--- ABOUT THIS TASK ---
From the listing below, reproduce exactly the lines starting with the one with "none -> lime brick B7:B10 level 1" and going on through the one with "white cone D3 level 1 -> none", both ends kept. No picture is copied.

--- SUPPLIED ENTRIES ---

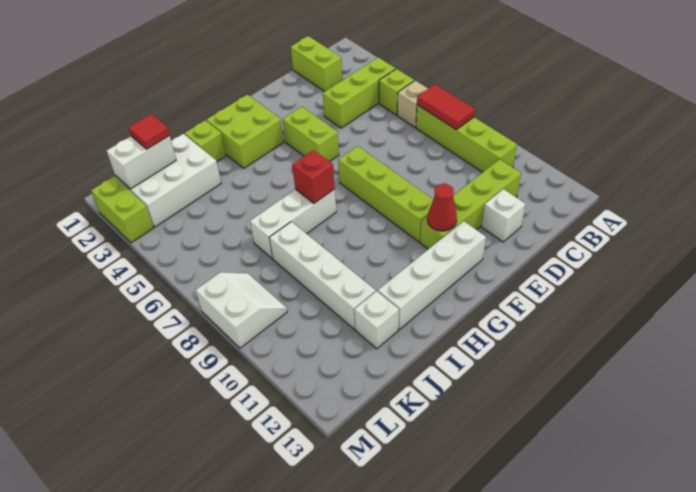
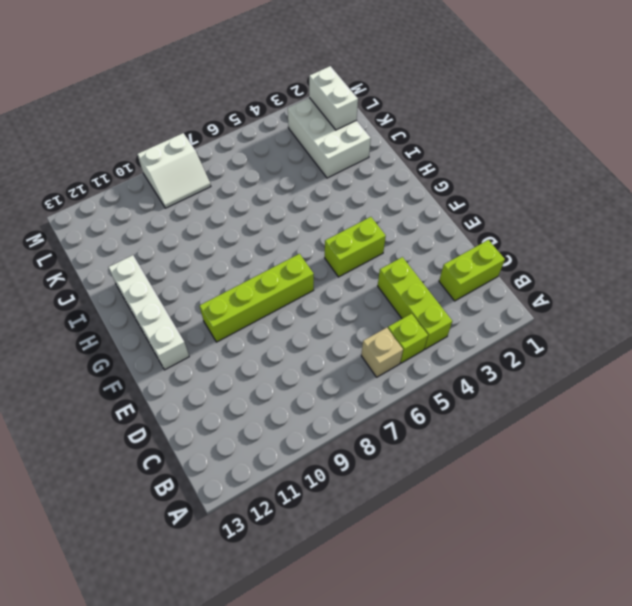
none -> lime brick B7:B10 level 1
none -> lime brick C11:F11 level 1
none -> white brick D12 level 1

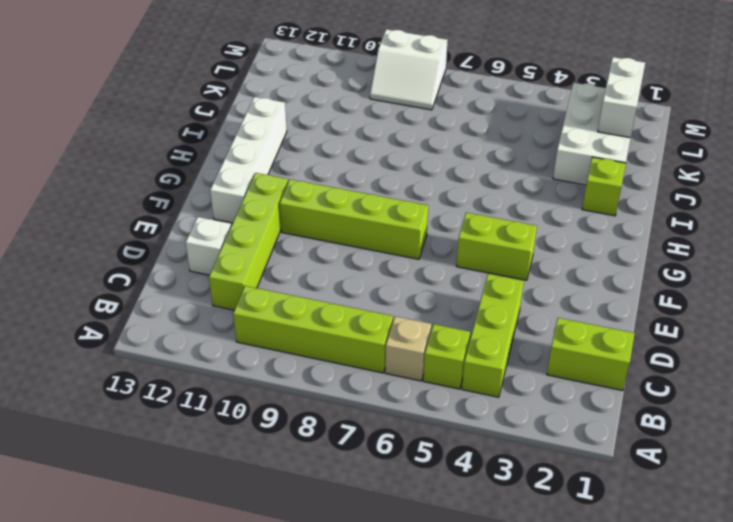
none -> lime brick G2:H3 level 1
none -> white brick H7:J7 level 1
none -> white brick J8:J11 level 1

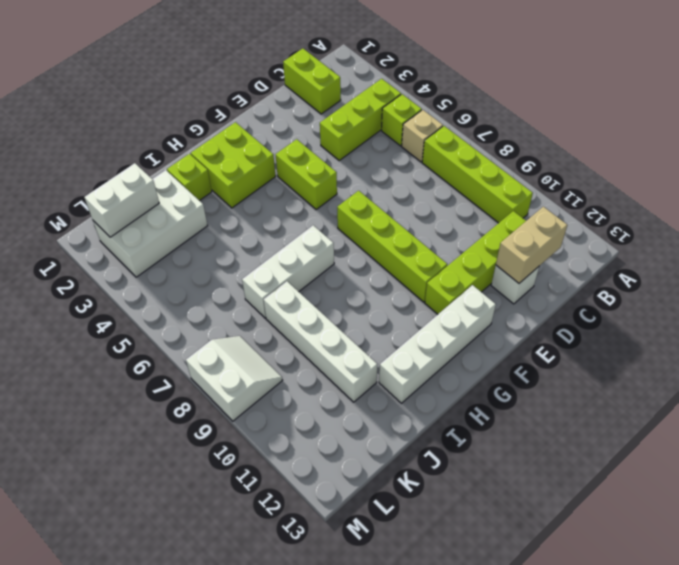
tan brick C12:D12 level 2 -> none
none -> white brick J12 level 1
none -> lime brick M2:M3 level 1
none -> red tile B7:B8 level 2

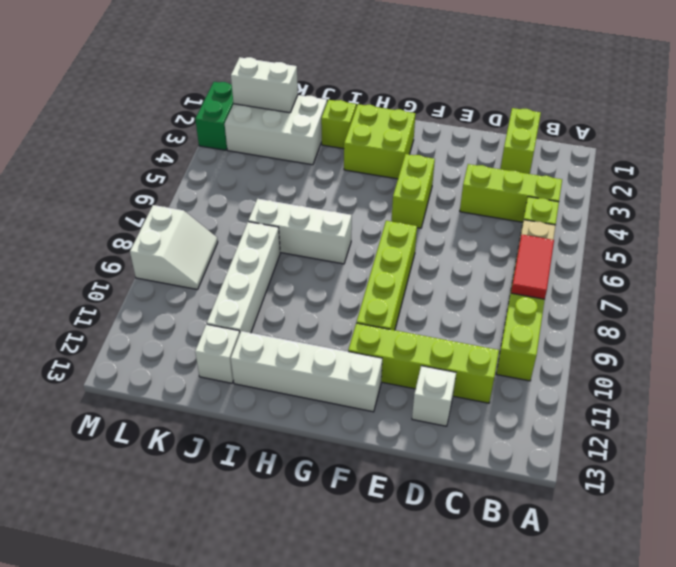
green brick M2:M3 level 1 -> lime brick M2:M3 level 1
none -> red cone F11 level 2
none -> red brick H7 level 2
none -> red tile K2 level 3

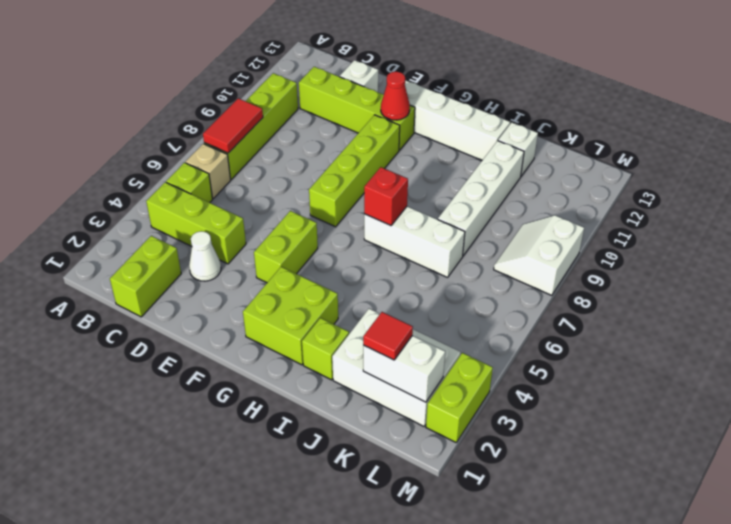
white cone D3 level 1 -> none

==

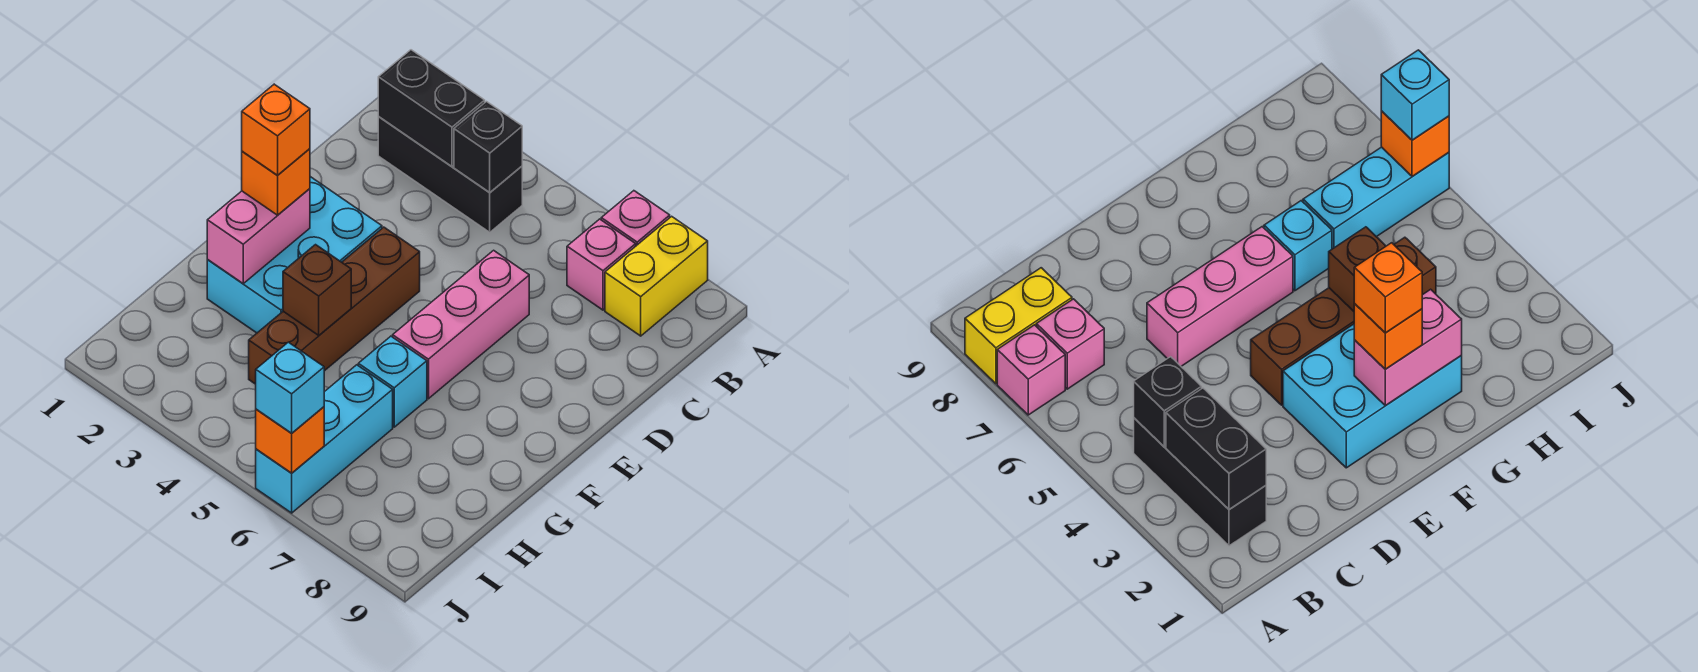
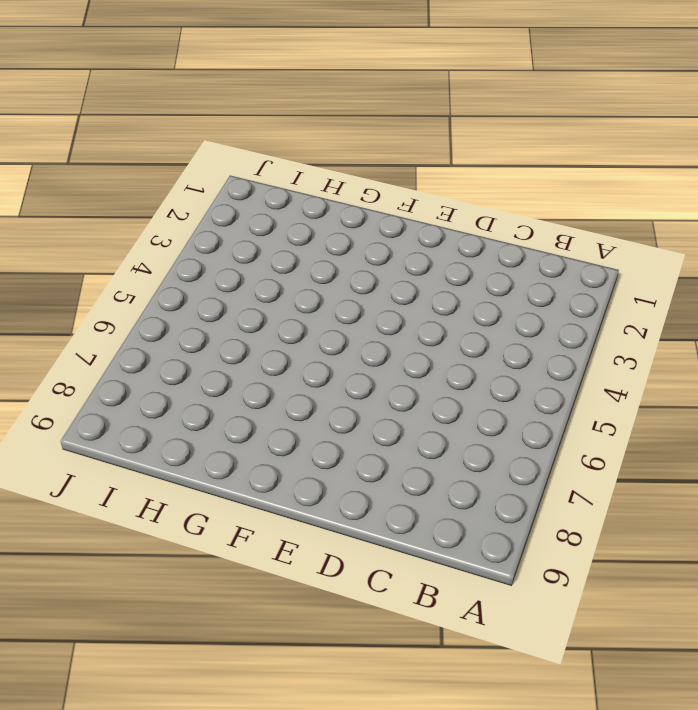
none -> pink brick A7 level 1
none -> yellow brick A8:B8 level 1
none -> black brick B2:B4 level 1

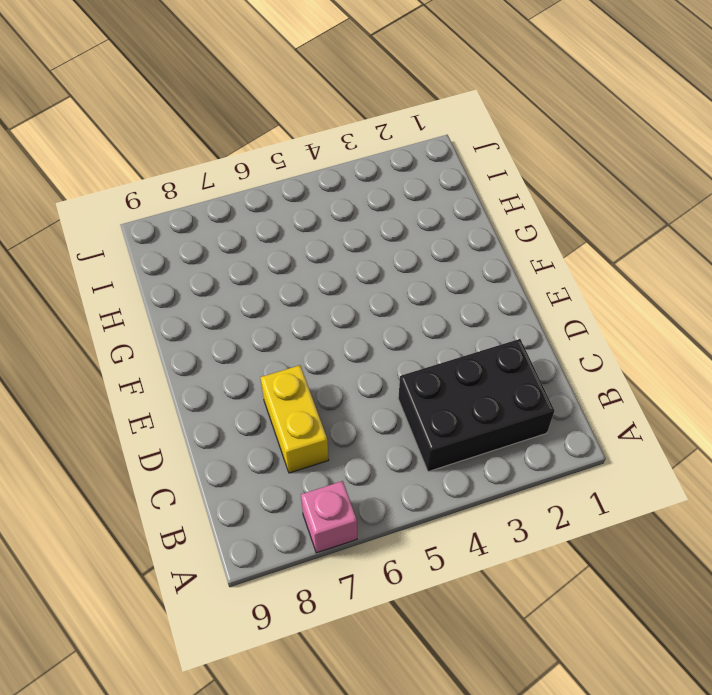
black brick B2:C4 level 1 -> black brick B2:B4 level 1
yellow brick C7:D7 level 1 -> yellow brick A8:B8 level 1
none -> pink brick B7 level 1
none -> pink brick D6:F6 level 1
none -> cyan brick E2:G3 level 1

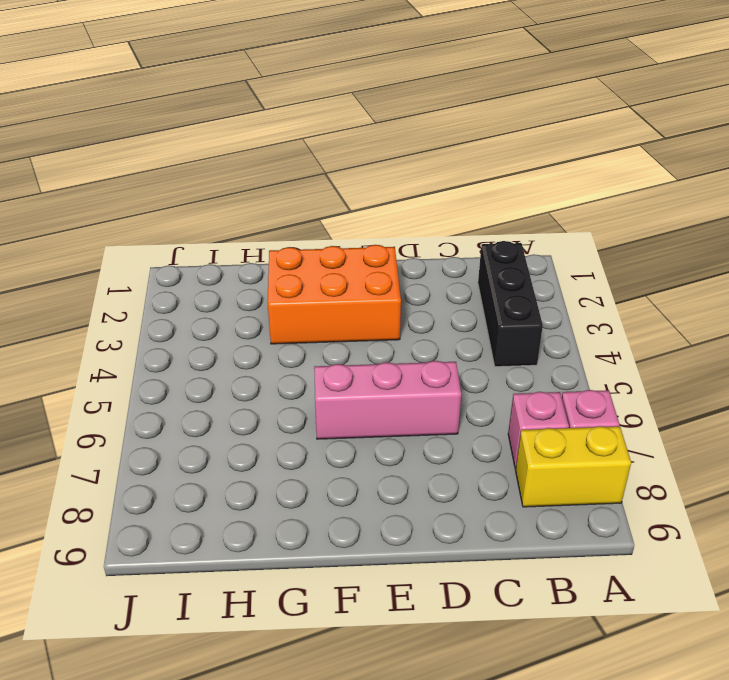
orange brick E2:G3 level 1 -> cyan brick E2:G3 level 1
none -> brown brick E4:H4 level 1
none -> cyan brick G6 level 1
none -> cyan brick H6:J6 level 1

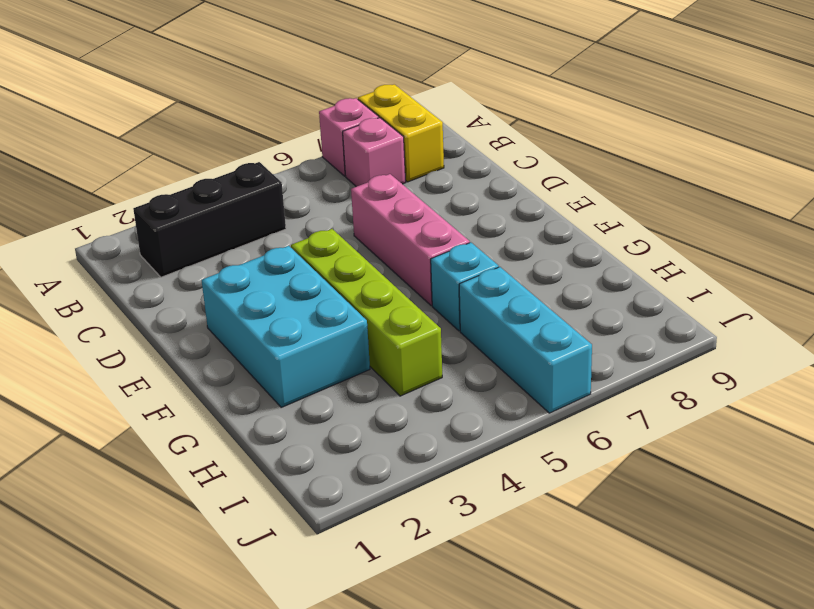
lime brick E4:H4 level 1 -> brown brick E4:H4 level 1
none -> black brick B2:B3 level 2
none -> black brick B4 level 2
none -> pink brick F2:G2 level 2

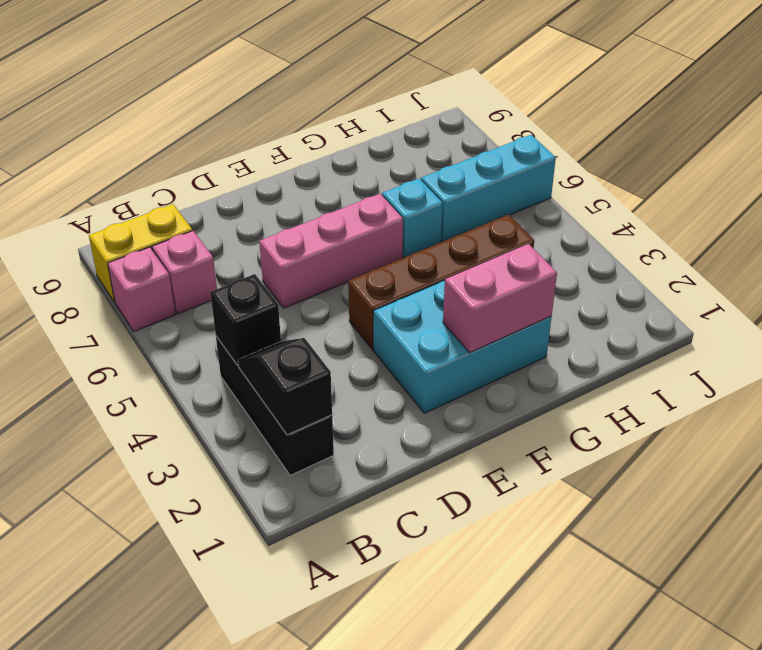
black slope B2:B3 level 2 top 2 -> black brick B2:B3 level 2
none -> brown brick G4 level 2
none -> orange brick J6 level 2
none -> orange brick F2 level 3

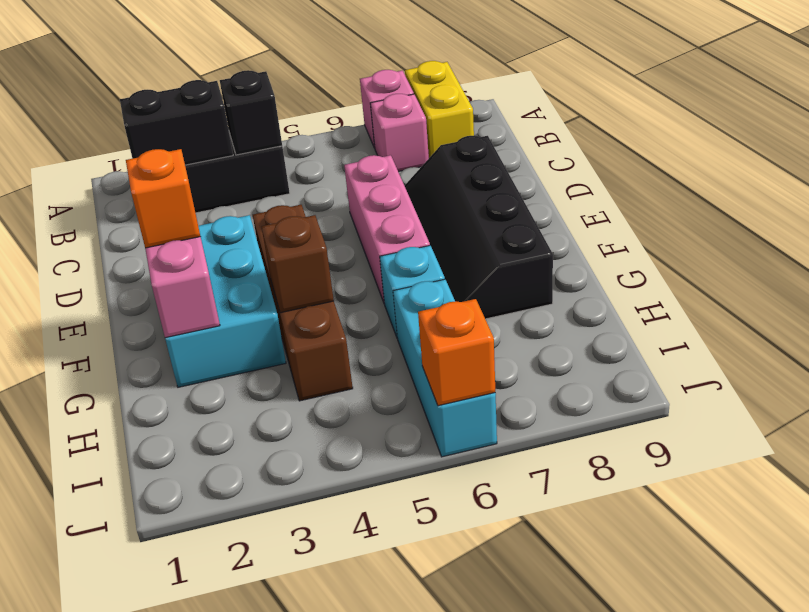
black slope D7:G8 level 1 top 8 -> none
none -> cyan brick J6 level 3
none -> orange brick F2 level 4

--- ANSWER BOX ---
none -> lime brick B7:B10 level 1
none -> lime brick C11:F11 level 1
none -> white brick D12 level 1

none -> lime brick G2:H3 level 1
none -> white brick H7:J7 level 1
none -> white brick J8:J11 level 1

tan brick C12:D12 level 2 -> none
none -> white brick J12 level 1
none -> lime brick M2:M3 level 1
none -> red tile B7:B8 level 2

green brick M2:M3 level 1 -> lime brick M2:M3 level 1
none -> red cone F11 level 2
none -> red brick H7 level 2
none -> red tile K2 level 3

white cone D3 level 1 -> none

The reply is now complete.